## Task directions
The task calls for every line of the data to be retyped exactly.

Collected data entries:
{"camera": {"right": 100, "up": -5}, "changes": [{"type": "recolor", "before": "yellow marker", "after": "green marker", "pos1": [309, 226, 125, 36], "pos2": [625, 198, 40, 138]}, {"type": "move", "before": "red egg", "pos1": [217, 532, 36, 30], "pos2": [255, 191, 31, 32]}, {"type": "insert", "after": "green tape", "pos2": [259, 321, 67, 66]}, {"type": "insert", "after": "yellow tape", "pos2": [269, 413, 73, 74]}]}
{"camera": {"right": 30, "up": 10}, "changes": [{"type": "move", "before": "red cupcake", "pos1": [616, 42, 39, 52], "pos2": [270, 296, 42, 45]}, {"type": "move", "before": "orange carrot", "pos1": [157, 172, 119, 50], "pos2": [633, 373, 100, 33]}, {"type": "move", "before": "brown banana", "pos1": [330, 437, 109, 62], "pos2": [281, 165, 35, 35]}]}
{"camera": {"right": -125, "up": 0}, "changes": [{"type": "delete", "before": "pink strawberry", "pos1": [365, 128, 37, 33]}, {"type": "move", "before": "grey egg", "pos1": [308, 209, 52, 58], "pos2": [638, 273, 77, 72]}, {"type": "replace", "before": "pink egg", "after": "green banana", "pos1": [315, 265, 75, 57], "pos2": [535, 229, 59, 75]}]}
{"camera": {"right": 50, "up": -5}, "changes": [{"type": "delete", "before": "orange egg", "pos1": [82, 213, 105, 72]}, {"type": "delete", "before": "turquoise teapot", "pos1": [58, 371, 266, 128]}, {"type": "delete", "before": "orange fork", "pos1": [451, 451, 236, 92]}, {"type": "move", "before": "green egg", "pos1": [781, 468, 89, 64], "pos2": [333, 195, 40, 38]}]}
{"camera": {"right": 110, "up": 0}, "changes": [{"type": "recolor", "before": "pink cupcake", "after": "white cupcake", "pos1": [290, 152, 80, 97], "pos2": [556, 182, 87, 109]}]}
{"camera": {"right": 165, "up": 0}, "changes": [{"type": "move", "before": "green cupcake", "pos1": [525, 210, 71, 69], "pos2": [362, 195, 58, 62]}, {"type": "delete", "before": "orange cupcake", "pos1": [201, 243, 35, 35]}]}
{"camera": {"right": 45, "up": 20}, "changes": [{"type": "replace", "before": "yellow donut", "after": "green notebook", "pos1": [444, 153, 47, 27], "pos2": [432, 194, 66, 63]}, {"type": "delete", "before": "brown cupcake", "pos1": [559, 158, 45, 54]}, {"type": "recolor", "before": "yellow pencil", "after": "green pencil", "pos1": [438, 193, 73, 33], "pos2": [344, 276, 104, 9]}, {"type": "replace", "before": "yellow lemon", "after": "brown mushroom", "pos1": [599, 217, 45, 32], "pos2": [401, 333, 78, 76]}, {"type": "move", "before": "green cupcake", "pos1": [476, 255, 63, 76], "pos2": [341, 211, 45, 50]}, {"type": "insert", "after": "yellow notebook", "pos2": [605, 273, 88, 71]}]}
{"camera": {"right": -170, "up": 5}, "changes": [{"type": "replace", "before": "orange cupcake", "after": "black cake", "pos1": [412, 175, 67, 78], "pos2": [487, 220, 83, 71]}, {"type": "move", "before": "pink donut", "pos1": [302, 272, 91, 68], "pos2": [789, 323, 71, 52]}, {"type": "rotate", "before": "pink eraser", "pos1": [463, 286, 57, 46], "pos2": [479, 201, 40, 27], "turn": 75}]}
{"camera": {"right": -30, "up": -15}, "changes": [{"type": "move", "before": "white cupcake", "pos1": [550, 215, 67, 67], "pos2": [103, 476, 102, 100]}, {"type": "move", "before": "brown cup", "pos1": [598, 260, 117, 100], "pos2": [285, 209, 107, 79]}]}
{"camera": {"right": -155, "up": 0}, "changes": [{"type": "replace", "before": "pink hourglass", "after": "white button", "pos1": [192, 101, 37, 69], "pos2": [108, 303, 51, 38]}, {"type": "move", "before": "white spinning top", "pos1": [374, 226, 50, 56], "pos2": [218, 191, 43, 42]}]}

## Answer for this exercise
{"camera": {"right": 100, "up": -5}, "changes": [{"type": "recolor", "before": "yellow marker", "after": "green marker", "pos1": [309, 226, 125, 36], "pos2": [625, 198, 40, 138]}, {"type": "move", "before": "red egg", "pos1": [217, 532, 36, 30], "pos2": [255, 191, 31, 32]}, {"type": "insert", "after": "green tape", "pos2": [259, 321, 67, 66]}, {"type": "insert", "after": "yellow tape", "pos2": [269, 413, 73, 74]}]}
{"camera": {"right": 30, "up": 10}, "changes": [{"type": "move", "before": "red cupcake", "pos1": [616, 42, 39, 52], "pos2": [270, 296, 42, 45]}, {"type": "move", "before": "orange carrot", "pos1": [157, 172, 119, 50], "pos2": [633, 373, 100, 33]}, {"type": "move", "before": "brown banana", "pos1": [330, 437, 109, 62], "pos2": [281, 165, 35, 35]}]}
{"camera": {"right": -125, "up": 0}, "changes": [{"type": "delete", "before": "pink strawberry", "pos1": [365, 128, 37, 33]}, {"type": "move", "before": "grey egg", "pos1": [308, 209, 52, 58], "pos2": [638, 273, 77, 72]}, {"type": "replace", "before": "pink egg", "after": "green banana", "pos1": [315, 265, 75, 57], "pos2": [535, 229, 59, 75]}]}
{"camera": {"right": 50, "up": -5}, "changes": [{"type": "delete", "before": "orange egg", "pos1": [82, 213, 105, 72]}, {"type": "delete", "before": "turquoise teapot", "pos1": [58, 371, 266, 128]}, {"type": "delete", "before": "orange fork", "pos1": [451, 451, 236, 92]}, {"type": "move", "before": "green egg", "pos1": [781, 468, 89, 64], "pos2": [333, 195, 40, 38]}]}
{"camera": {"right": 110, "up": 0}, "changes": [{"type": "recolor", "before": "pink cupcake", "after": "white cupcake", "pos1": [290, 152, 80, 97], "pos2": [556, 182, 87, 109]}]}
{"camera": {"right": 165, "up": 0}, "changes": [{"type": "move", "before": "green cupcake", "pos1": [525, 210, 71, 69], "pos2": [362, 195, 58, 62]}, {"type": "delete", "before": "orange cupcake", "pos1": [201, 243, 35, 35]}]}
{"camera": {"right": 45, "up": 20}, "changes": [{"type": "replace", "before": "yellow donut", "after": "green notebook", "pos1": [444, 153, 47, 27], "pos2": [432, 194, 66, 63]}, {"type": "delete", "before": "brown cupcake", "pos1": [559, 158, 45, 54]}, {"type": "recolor", "before": "yellow pencil", "after": "green pencil", "pos1": [438, 193, 73, 33], "pos2": [344, 276, 104, 9]}, {"type": "replace", "before": "yellow lemon", "after": "brown mushroom", "pos1": [599, 217, 45, 32], "pos2": [401, 333, 78, 76]}, {"type": "move", "before": "green cupcake", "pos1": [476, 255, 63, 76], "pos2": [341, 211, 45, 50]}, {"type": "insert", "after": "yellow notebook", "pos2": [605, 273, 88, 71]}]}
{"camera": {"right": -170, "up": 5}, "changes": [{"type": "replace", "before": "orange cupcake", "after": "black cake", "pos1": [412, 175, 67, 78], "pos2": [487, 220, 83, 71]}, {"type": "move", "before": "pink donut", "pos1": [302, 272, 91, 68], "pos2": [789, 323, 71, 52]}, {"type": "rotate", "before": "pink eraser", "pos1": [463, 286, 57, 46], "pos2": [479, 201, 40, 27], "turn": 75}]}
{"camera": {"right": -30, "up": -15}, "changes": [{"type": "move", "before": "white cupcake", "pos1": [550, 215, 67, 67], "pos2": [103, 476, 102, 100]}, {"type": "move", "before": "brown cup", "pos1": [598, 260, 117, 100], "pos2": [285, 209, 107, 79]}]}
{"camera": {"right": -155, "up": 0}, "changes": [{"type": "replace", "before": "pink hourglass", "after": "white button", "pos1": [192, 101, 37, 69], "pos2": [108, 303, 51, 38]}, {"type": "move", "before": "white spinning top", "pos1": [374, 226, 50, 56], "pos2": [218, 191, 43, 42]}]}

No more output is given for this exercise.